» Task details:
The answer must be every line below that holds the word "drum".

» Supplied entries:

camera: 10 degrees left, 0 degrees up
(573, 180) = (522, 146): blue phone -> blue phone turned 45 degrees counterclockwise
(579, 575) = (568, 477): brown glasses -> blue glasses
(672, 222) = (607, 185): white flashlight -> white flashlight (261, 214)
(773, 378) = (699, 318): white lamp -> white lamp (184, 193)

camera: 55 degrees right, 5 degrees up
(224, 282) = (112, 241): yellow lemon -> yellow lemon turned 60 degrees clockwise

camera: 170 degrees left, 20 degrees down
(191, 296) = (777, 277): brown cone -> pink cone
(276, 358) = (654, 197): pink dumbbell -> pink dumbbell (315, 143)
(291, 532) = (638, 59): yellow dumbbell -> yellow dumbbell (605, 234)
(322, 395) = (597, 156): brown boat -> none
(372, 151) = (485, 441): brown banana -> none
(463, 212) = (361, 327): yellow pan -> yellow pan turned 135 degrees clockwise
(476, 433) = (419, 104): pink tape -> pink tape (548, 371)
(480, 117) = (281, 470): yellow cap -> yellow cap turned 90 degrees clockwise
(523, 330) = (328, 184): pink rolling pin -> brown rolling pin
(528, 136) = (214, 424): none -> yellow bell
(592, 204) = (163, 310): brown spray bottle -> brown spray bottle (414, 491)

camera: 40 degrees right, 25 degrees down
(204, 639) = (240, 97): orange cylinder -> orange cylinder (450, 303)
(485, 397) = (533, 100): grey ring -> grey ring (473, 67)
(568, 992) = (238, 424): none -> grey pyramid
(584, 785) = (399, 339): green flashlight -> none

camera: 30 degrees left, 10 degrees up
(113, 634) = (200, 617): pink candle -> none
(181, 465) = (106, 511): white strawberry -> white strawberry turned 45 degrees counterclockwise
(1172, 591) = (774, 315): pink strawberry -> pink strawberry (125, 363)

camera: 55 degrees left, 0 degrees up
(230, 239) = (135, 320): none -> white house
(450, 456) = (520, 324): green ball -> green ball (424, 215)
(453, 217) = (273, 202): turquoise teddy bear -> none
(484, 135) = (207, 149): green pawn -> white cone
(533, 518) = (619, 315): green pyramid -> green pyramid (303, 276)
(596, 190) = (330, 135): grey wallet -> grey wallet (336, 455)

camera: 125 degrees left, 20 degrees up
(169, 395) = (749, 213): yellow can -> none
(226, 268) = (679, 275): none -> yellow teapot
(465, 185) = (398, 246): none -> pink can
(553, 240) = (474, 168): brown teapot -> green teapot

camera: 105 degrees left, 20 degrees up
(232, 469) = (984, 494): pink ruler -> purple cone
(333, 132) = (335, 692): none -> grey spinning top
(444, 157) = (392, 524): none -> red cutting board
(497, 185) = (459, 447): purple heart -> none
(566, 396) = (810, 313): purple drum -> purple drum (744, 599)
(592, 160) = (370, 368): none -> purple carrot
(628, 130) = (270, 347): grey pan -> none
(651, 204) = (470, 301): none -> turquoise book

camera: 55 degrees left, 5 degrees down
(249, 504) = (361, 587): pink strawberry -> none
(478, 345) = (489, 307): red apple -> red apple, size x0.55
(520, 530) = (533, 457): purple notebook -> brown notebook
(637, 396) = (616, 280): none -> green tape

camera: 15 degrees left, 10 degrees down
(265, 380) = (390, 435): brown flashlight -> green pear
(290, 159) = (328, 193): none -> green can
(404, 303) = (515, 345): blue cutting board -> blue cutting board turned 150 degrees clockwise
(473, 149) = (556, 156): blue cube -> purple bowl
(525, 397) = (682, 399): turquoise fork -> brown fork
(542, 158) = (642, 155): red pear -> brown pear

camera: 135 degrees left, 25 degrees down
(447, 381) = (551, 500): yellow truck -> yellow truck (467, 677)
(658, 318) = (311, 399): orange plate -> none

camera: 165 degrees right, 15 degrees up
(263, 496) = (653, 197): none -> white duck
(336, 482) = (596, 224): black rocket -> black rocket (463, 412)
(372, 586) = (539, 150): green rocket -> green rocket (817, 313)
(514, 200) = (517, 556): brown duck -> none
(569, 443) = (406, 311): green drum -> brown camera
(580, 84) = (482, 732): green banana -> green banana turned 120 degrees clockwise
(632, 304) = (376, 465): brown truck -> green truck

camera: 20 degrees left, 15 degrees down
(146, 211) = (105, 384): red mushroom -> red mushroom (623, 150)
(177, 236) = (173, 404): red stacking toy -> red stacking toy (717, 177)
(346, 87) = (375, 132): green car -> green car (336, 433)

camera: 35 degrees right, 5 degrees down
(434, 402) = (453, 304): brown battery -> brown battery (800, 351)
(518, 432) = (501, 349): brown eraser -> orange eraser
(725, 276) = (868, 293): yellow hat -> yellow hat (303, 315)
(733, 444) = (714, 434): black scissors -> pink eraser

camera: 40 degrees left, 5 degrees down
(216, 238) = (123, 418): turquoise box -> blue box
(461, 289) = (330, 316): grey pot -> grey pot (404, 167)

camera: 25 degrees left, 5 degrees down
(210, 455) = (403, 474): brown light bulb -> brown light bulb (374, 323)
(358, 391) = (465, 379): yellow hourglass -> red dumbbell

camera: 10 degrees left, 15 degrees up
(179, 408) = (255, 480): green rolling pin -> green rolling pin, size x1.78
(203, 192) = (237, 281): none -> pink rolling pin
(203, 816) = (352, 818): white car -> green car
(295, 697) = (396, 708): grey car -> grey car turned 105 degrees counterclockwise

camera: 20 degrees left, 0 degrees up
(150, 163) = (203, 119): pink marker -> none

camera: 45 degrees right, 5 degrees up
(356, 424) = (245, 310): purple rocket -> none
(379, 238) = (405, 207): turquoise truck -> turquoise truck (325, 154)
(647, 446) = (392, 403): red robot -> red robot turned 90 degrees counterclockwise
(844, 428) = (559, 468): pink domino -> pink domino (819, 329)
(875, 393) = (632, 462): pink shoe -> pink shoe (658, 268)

» Expected answer:
(566, 396) = (810, 313): purple drum -> purple drum (744, 599)
(569, 443) = (406, 311): green drum -> brown camera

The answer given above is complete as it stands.